**What this task involves**
Write out the full listing exactly as given, minus the images.

**Information provided**
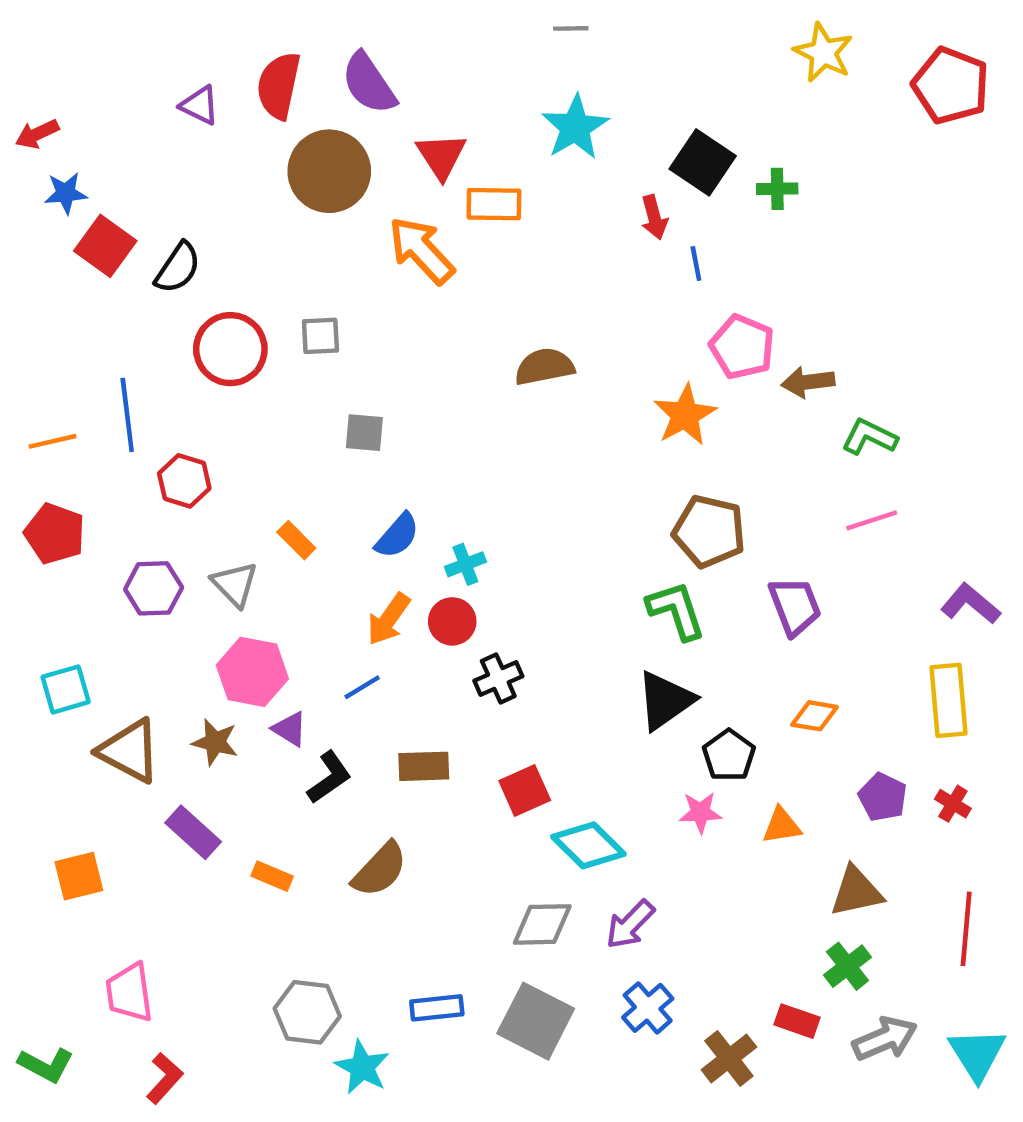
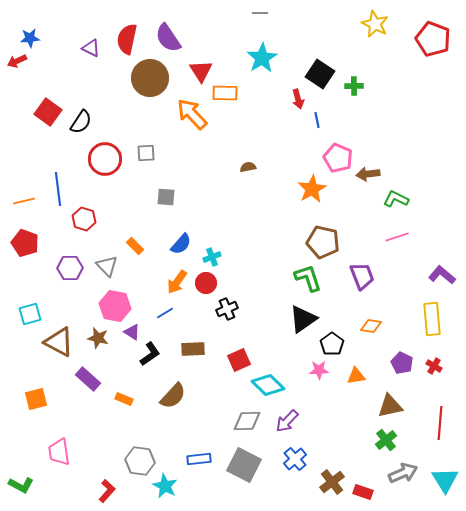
blue star: (66, 193) -> (30, 38), moved
brown semicircle: (544, 367) -> (248, 167), size x0.6
red rectangle: (797, 1021) -> (363, 492), moved
red L-shape: (165, 1078) -> (107, 491), moved

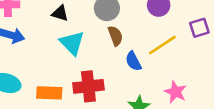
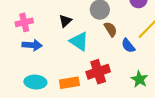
black triangle: (60, 13) -> (65, 21), turned -48

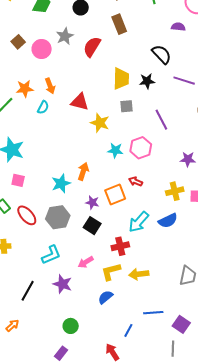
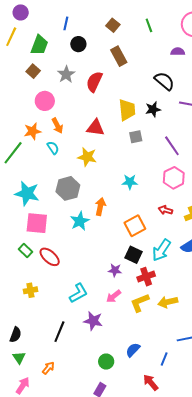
brown square: (18, 42) -> (33, 71), moved
pink circle: (42, 49) -> (45, 101), moved
red triangle: (80, 102) -> (95, 128), moved
cyan semicircle: (43, 107) -> (53, 148), turned -56
yellow star: (100, 123) -> (87, 157), moved
pink hexagon: (141, 148) -> (174, 178), moved
pink square: (18, 180) -> (37, 223), size x1.6
red arrow: (135, 181) -> (165, 210), moved
purple star: (92, 202) -> (115, 270), moved
gray hexagon: (58, 217) -> (68, 188), moved
black square: (92, 226) -> (134, 255), moved
blue semicircle: (105, 297) -> (133, 350), moved

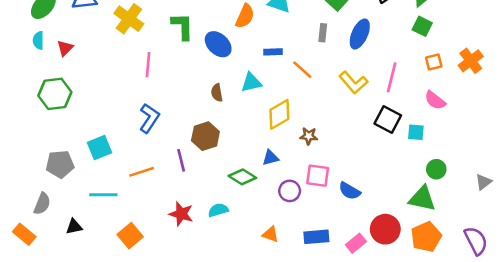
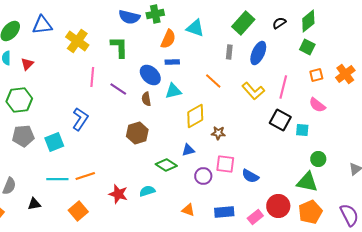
blue ellipse: (218, 44) -> (150, 75), moved
blue rectangle: (273, 52) -> (172, 62), moved
blue L-shape: (149, 118) -> (80, 119), moved
purple line: (181, 160) -> (118, 89), moved, turned -42
gray pentagon: (60, 164) -> (23, 136), moved
orange line: (142, 172) -> (85, 176), moved

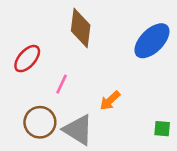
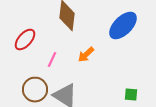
orange arrow: (110, 101) -> (86, 55), moved

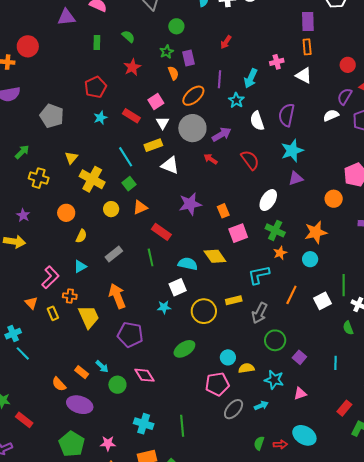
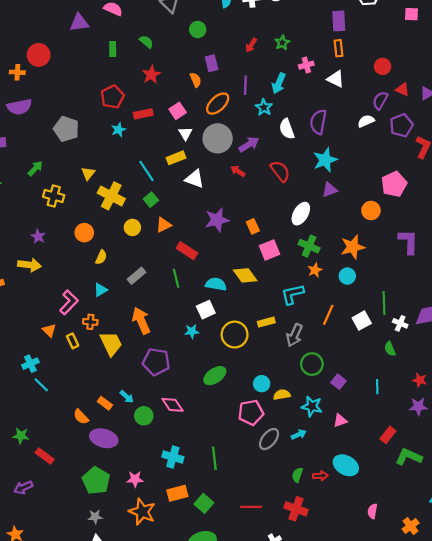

**Output for this exercise**
blue star: (66, 193) -> (30, 38), moved
brown semicircle: (544, 367) -> (248, 167), size x0.6
red rectangle: (797, 1021) -> (363, 492), moved
red L-shape: (165, 1078) -> (107, 491), moved

black triangle: (60, 13) -> (65, 21), turned -48

brown square: (18, 42) -> (33, 71), moved
pink circle: (42, 49) -> (45, 101), moved
red triangle: (80, 102) -> (95, 128), moved
cyan semicircle: (43, 107) -> (53, 148), turned -56
yellow star: (100, 123) -> (87, 157), moved
pink hexagon: (141, 148) -> (174, 178), moved
pink square: (18, 180) -> (37, 223), size x1.6
red arrow: (135, 181) -> (165, 210), moved
purple star: (92, 202) -> (115, 270), moved
gray hexagon: (58, 217) -> (68, 188), moved
black square: (92, 226) -> (134, 255), moved
blue semicircle: (105, 297) -> (133, 350), moved

blue ellipse: (218, 44) -> (150, 75), moved
blue rectangle: (273, 52) -> (172, 62), moved
blue L-shape: (149, 118) -> (80, 119), moved
purple line: (181, 160) -> (118, 89), moved, turned -42
gray pentagon: (60, 164) -> (23, 136), moved
orange line: (142, 172) -> (85, 176), moved

orange arrow: (110, 101) -> (86, 55), moved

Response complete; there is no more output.